*** Records provided ***

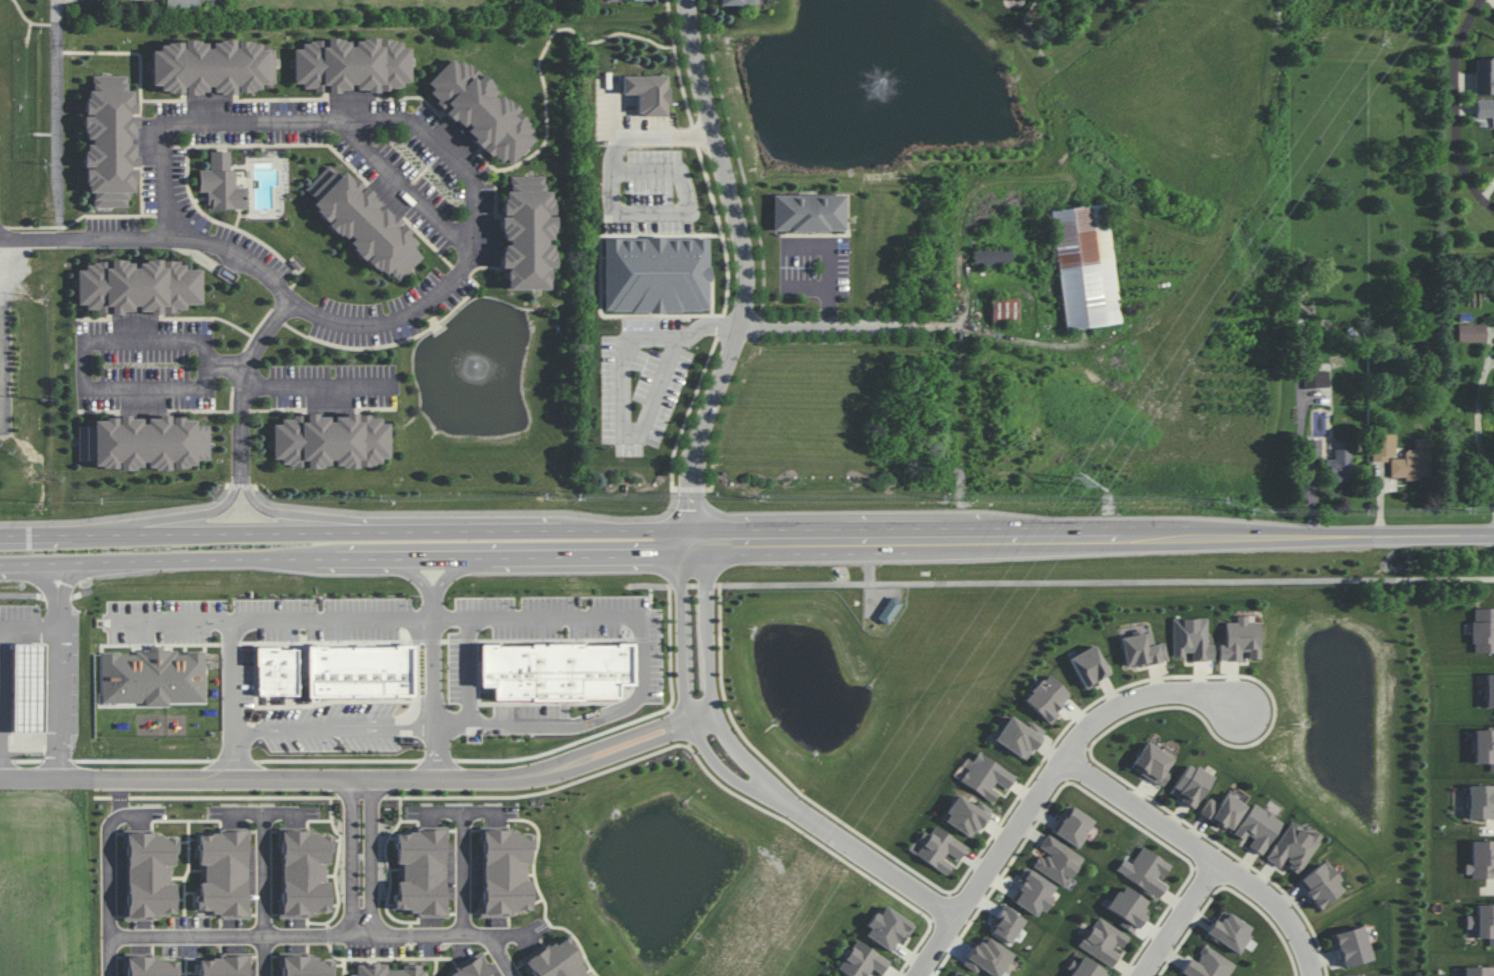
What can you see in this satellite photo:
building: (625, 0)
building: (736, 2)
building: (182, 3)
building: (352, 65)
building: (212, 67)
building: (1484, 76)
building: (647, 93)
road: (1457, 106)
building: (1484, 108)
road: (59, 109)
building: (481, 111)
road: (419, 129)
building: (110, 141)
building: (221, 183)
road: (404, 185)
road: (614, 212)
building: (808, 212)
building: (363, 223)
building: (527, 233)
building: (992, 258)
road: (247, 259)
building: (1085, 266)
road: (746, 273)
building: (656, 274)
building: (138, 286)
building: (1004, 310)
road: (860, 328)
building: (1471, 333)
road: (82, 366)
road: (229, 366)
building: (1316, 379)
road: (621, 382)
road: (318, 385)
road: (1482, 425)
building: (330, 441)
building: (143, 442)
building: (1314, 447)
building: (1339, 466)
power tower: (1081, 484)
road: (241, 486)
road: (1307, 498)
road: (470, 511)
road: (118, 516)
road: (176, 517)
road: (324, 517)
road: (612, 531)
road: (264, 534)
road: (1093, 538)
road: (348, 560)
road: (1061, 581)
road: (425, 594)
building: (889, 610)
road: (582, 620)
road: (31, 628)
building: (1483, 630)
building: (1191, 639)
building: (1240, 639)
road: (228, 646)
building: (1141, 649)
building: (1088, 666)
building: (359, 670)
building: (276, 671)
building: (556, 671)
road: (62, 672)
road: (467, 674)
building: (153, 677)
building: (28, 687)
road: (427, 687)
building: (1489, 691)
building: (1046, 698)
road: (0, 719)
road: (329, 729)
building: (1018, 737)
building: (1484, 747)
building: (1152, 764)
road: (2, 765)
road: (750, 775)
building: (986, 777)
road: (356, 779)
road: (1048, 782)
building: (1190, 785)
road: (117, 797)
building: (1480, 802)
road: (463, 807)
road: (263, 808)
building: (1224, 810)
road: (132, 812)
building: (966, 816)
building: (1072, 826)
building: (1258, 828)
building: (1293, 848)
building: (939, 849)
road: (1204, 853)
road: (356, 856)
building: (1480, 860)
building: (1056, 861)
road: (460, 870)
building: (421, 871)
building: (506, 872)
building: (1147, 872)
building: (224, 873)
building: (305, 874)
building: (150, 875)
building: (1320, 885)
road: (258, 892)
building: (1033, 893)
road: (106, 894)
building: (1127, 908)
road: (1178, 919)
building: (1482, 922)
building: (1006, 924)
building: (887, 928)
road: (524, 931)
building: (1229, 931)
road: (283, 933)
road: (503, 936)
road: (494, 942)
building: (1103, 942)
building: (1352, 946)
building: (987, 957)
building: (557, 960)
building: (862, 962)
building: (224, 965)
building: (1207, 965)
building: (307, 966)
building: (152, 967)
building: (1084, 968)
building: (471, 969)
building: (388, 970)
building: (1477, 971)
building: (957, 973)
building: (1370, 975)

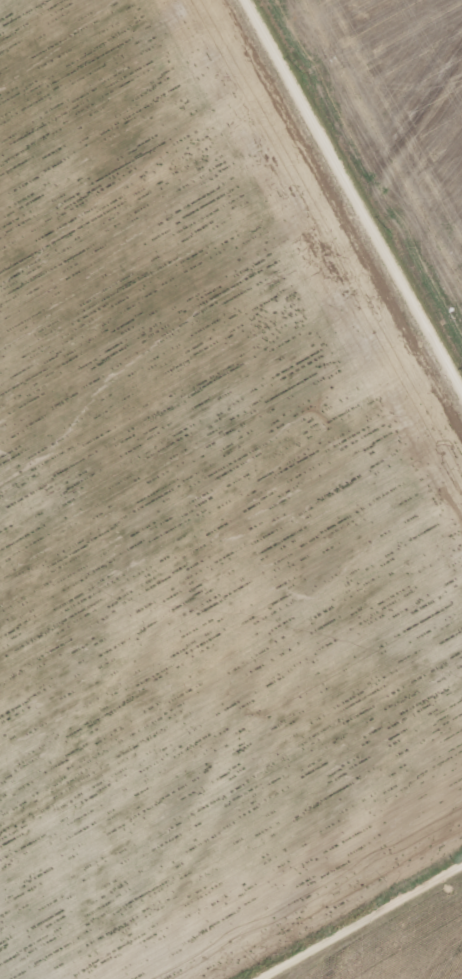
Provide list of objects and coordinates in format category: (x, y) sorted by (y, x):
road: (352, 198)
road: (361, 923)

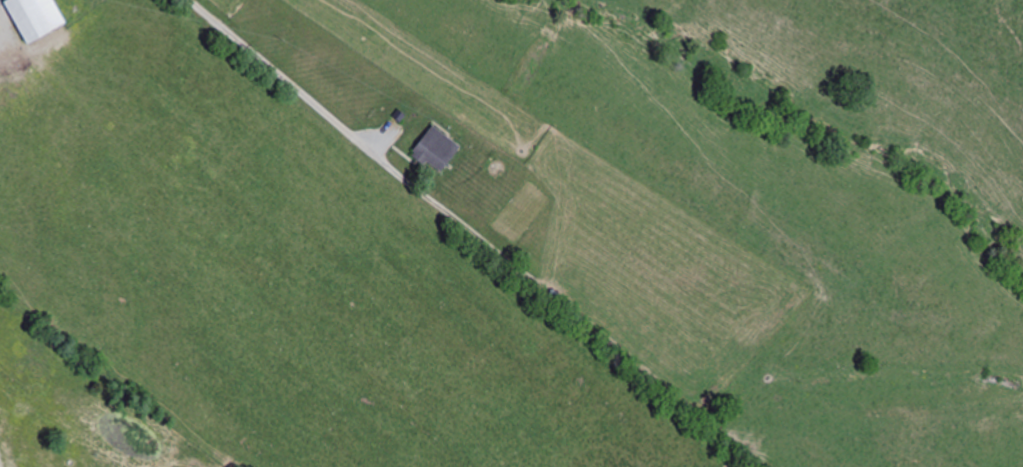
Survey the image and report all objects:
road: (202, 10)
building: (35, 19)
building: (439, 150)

*** End of Records provided ***

» **What you have to do**: Provide the count of lines above that contain "objects", without any other words.

» **Exercise solution**: 2